# [Exercise directions]
Copy every line of the data below exactly as given, except for the pictures.

Records to process Start Marker

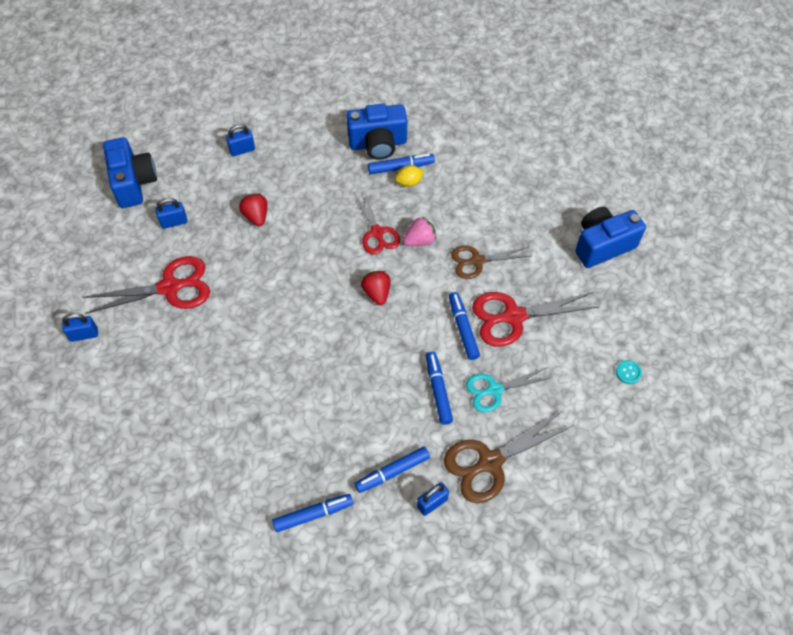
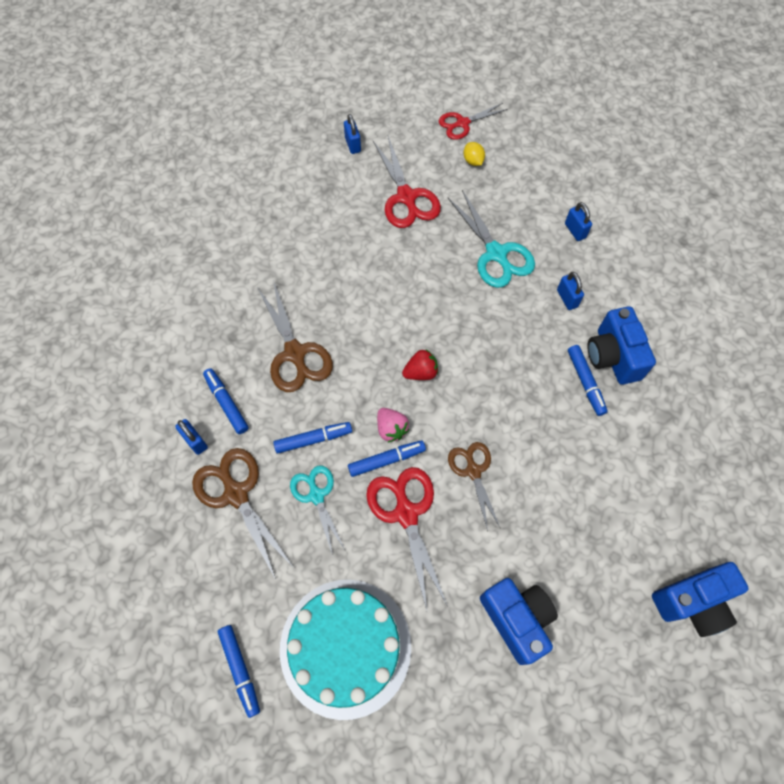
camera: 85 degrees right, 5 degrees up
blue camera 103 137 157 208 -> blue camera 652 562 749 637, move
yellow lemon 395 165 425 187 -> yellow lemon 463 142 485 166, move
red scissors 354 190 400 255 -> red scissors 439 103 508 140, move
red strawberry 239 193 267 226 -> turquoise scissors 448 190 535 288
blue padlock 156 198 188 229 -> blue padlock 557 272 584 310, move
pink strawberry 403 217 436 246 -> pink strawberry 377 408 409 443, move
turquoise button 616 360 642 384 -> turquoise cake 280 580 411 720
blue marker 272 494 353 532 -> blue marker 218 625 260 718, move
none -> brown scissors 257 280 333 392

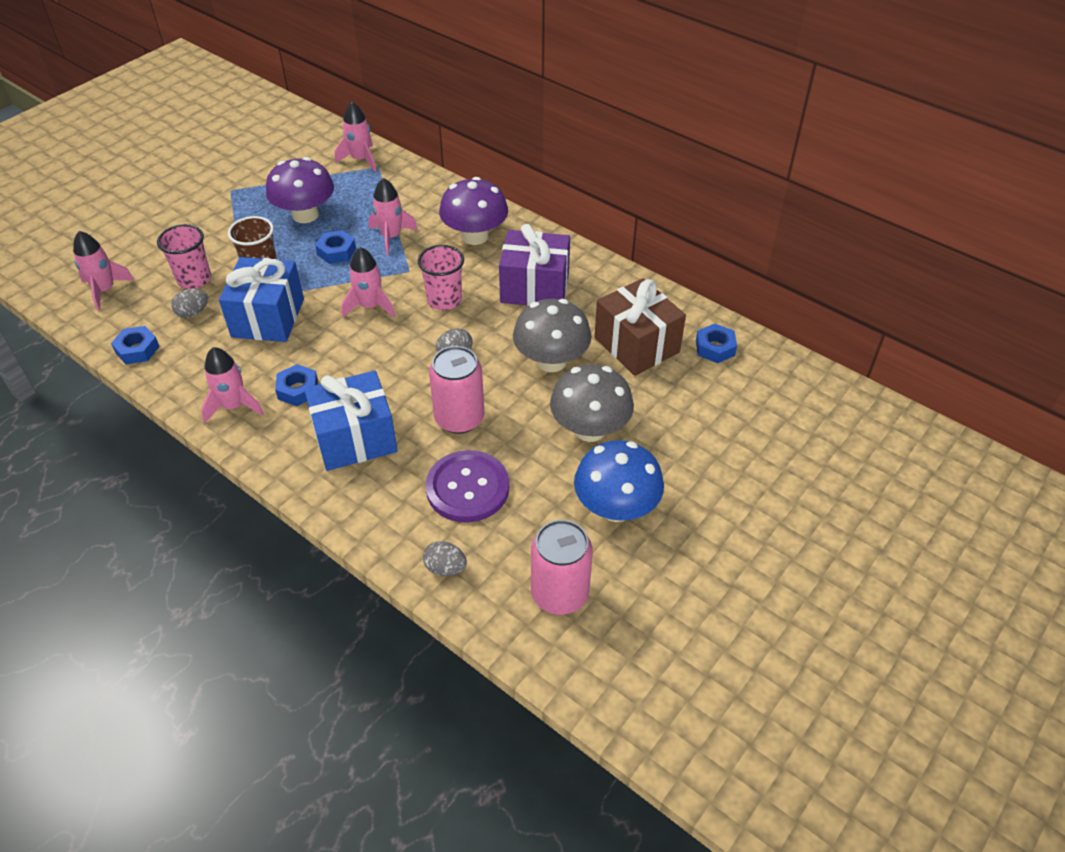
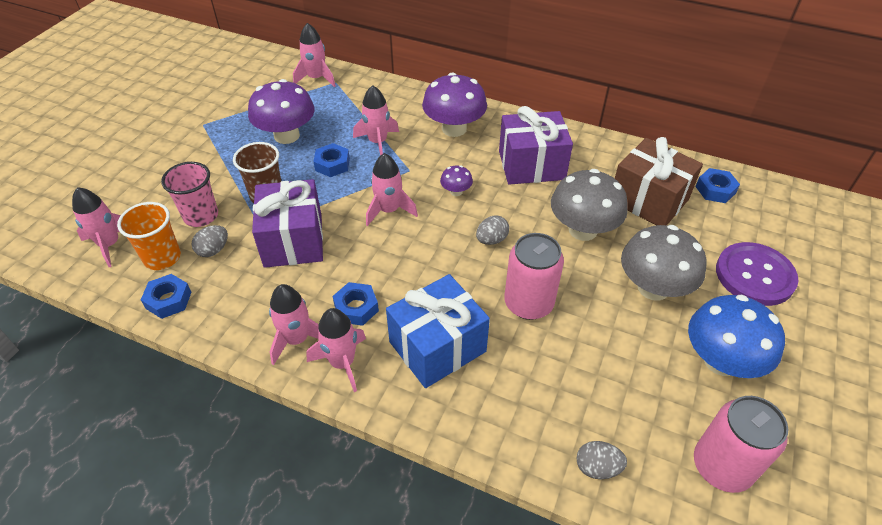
camera: 15 degrees left, 0 degrees up
pink cup 418 245 464 310 -> purple mushroom 440 165 473 196
blue gift 219 257 304 342 -> purple gift 252 179 323 268
purple button 425 450 509 523 -> purple button 716 242 798 306, move
none -> orange cup 117 202 181 270
none -> pink rocket 306 308 366 392

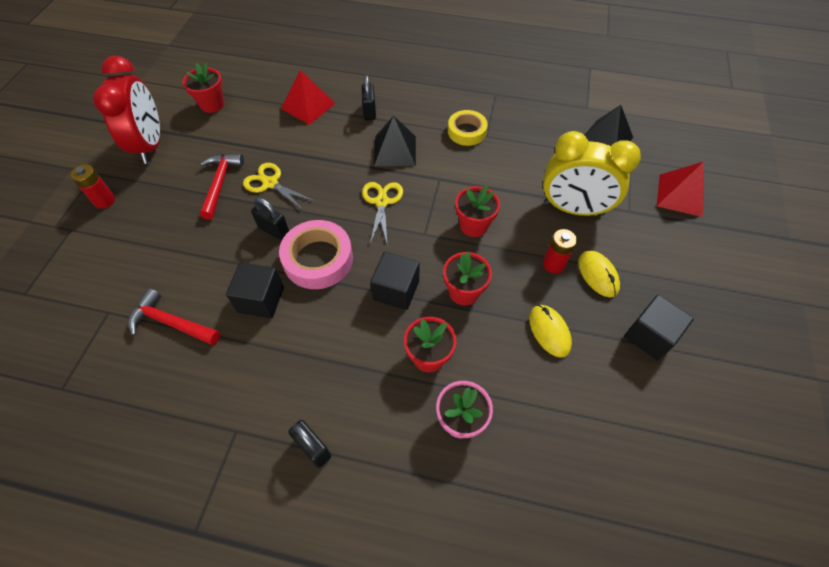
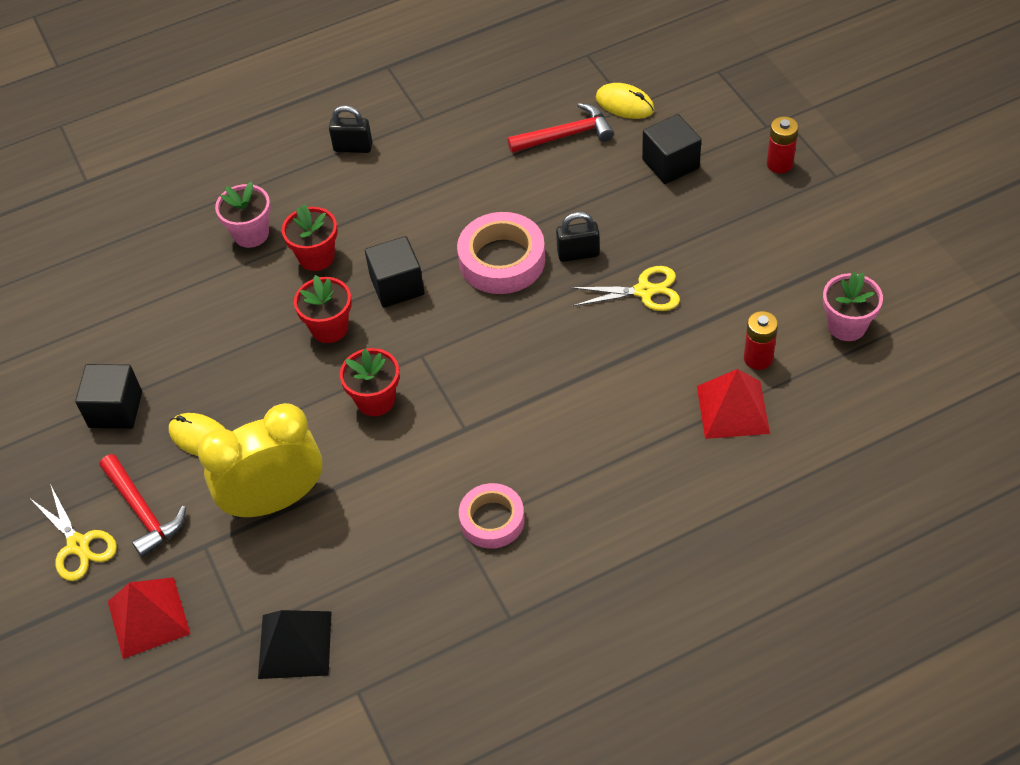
camera: 145 degrees right, 5 degrees down
red clock 93 56 160 164 -> none
red flower pot 183 63 224 113 -> pink flower pot 823 272 883 341
black padlock 362 75 376 120 -> none
yellow tape 448 110 488 146 -> pink tape 459 483 524 549
black pyramid 374 116 416 166 -> none
red hammer 200 154 244 220 -> red hammer 100 454 186 557, move
yellow scissors 362 182 403 244 -> yellow scissors 31 484 117 581, move
red battery 543 229 577 274 -> red battery 744 311 778 370, move
black cube 226 263 284 318 -> black cube 642 114 701 184, move
yellow mouse 529 305 572 358 -> yellow mouse 596 83 655 119, move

Records to process End Marker

# [Solution to the exercise]
camera: 85 degrees right, 5 degrees up
blue camera 103 137 157 208 -> blue camera 652 562 749 637, move
yellow lemon 395 165 425 187 -> yellow lemon 463 142 485 166, move
red scissors 354 190 400 255 -> red scissors 439 103 508 140, move
red strawberry 239 193 267 226 -> turquoise scissors 448 190 535 288
blue padlock 156 198 188 229 -> blue padlock 557 272 584 310, move
pink strawberry 403 217 436 246 -> pink strawberry 377 408 409 443, move
turquoise button 616 360 642 384 -> turquoise cake 280 580 411 720
blue marker 272 494 353 532 -> blue marker 218 625 260 718, move
none -> brown scissors 257 280 333 392

camera: 15 degrees left, 0 degrees up
pink cup 418 245 464 310 -> purple mushroom 440 165 473 196
blue gift 219 257 304 342 -> purple gift 252 179 323 268
purple button 425 450 509 523 -> purple button 716 242 798 306, move
none -> orange cup 117 202 181 270
none -> pink rocket 306 308 366 392

camera: 145 degrees right, 5 degrees down
red clock 93 56 160 164 -> none
red flower pot 183 63 224 113 -> pink flower pot 823 272 883 341
black padlock 362 75 376 120 -> none
yellow tape 448 110 488 146 -> pink tape 459 483 524 549
black pyramid 374 116 416 166 -> none
red hammer 200 154 244 220 -> red hammer 100 454 186 557, move
yellow scissors 362 182 403 244 -> yellow scissors 31 484 117 581, move
red battery 543 229 577 274 -> red battery 744 311 778 370, move
black cube 226 263 284 318 -> black cube 642 114 701 184, move
yellow mouse 529 305 572 358 -> yellow mouse 596 83 655 119, move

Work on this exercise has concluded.